WHAT IS BEING ASKED: Write out the data that follows exactly, keeping every picture out.

DATA FOR ANALYSIS:
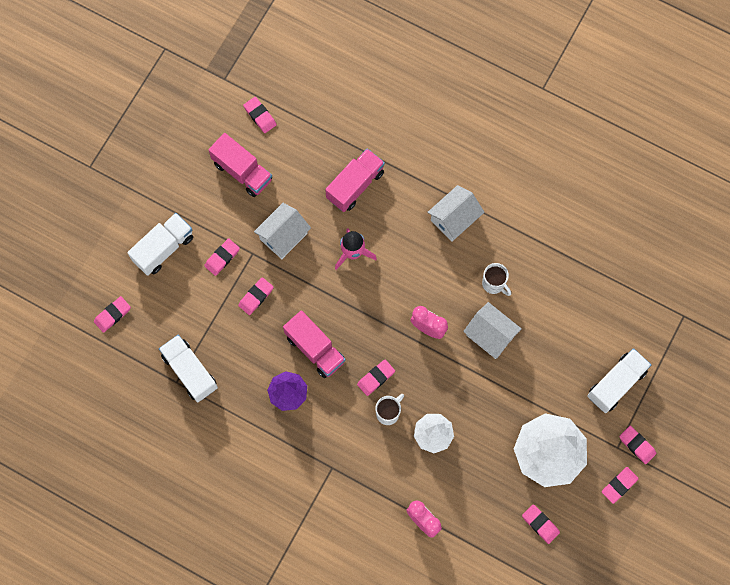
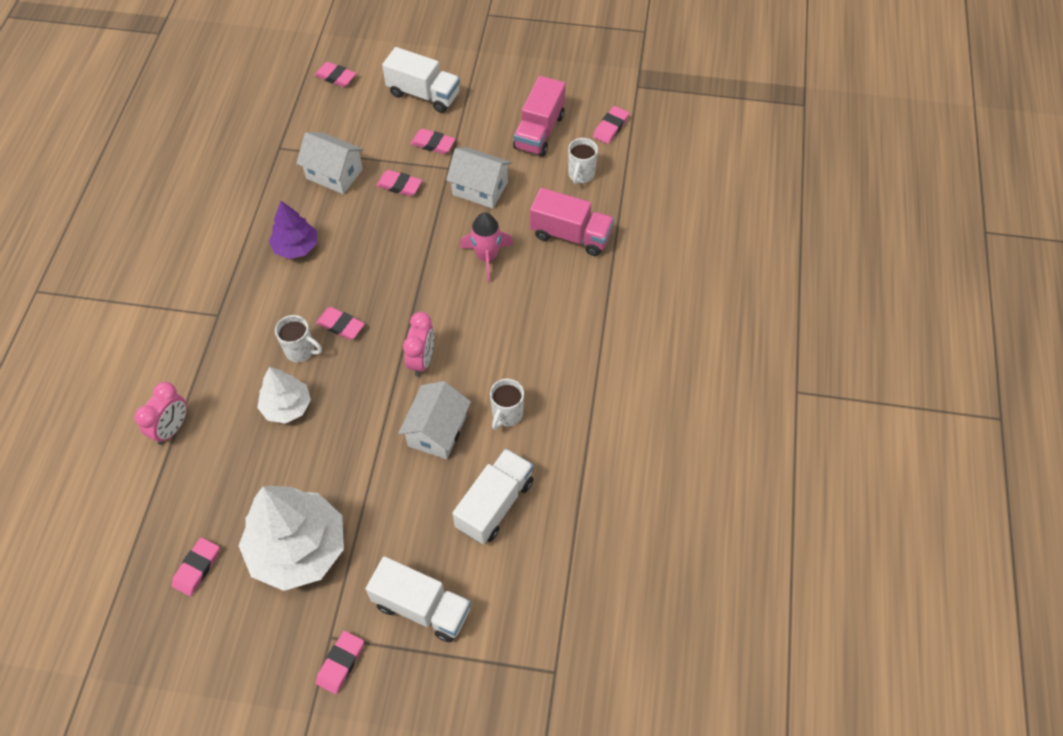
camera: 70 degrees right, 15 degrees down
white truck [159,335,218,402] -> white truck moved to [452,448,533,544]
pink truck [283,310,345,378] -> none
white house [427,185,484,242] -> white house moved to [296,132,364,194]
pink eraser [602,467,639,504] -> none
none -> white mug [568,138,598,184]

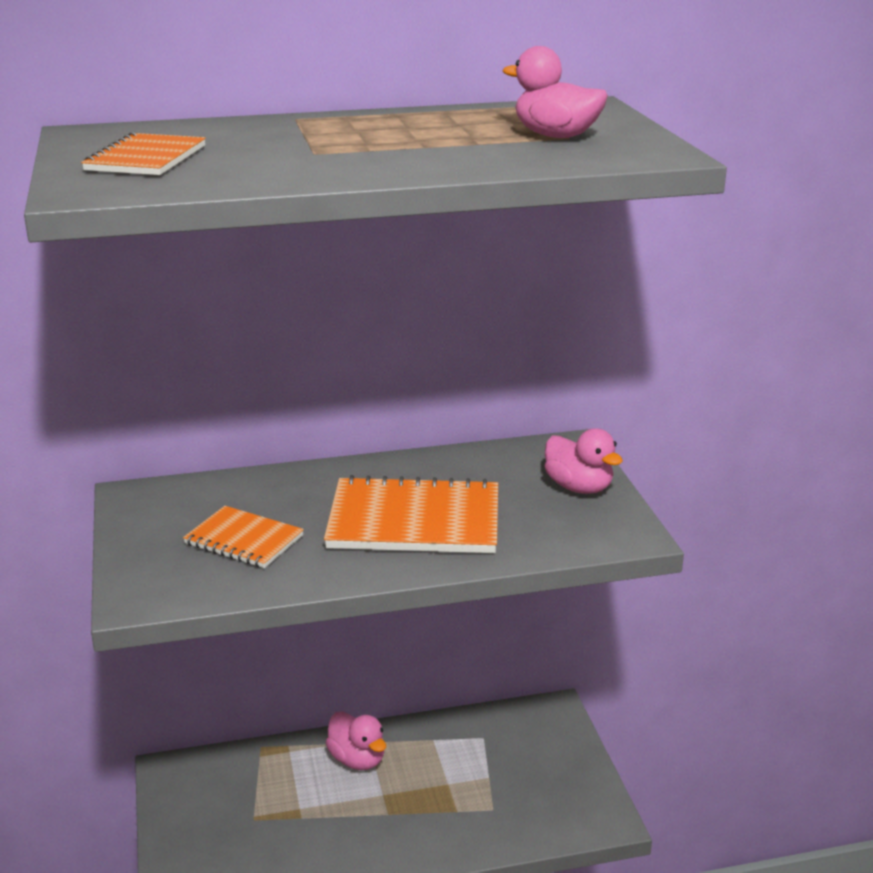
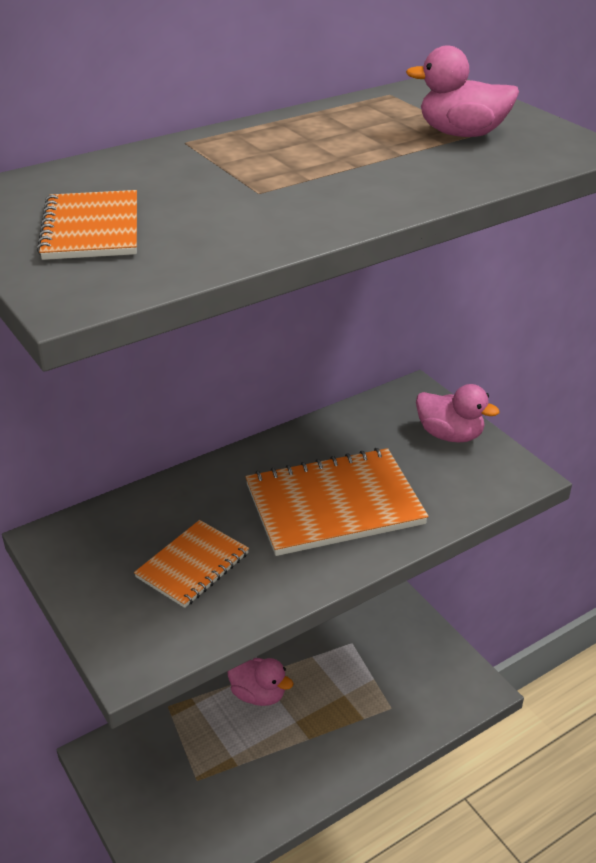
camera: 20 degrees left, 10 degrees up
orange notebook [183,506,304,568] -> orange notebook turned 60 degrees counterclockwise [134,520,249,608]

EXPECTED OUTPUT:
camera: 70 degrees right, 15 degrees down
white truck [159,335,218,402] -> white truck moved to [452,448,533,544]
pink truck [283,310,345,378] -> none
white house [427,185,484,242] -> white house moved to [296,132,364,194]
pink eraser [602,467,639,504] -> none
none -> white mug [568,138,598,184]

camera: 20 degrees left, 10 degrees up
orange notebook [183,506,304,568] -> orange notebook turned 60 degrees counterclockwise [134,520,249,608]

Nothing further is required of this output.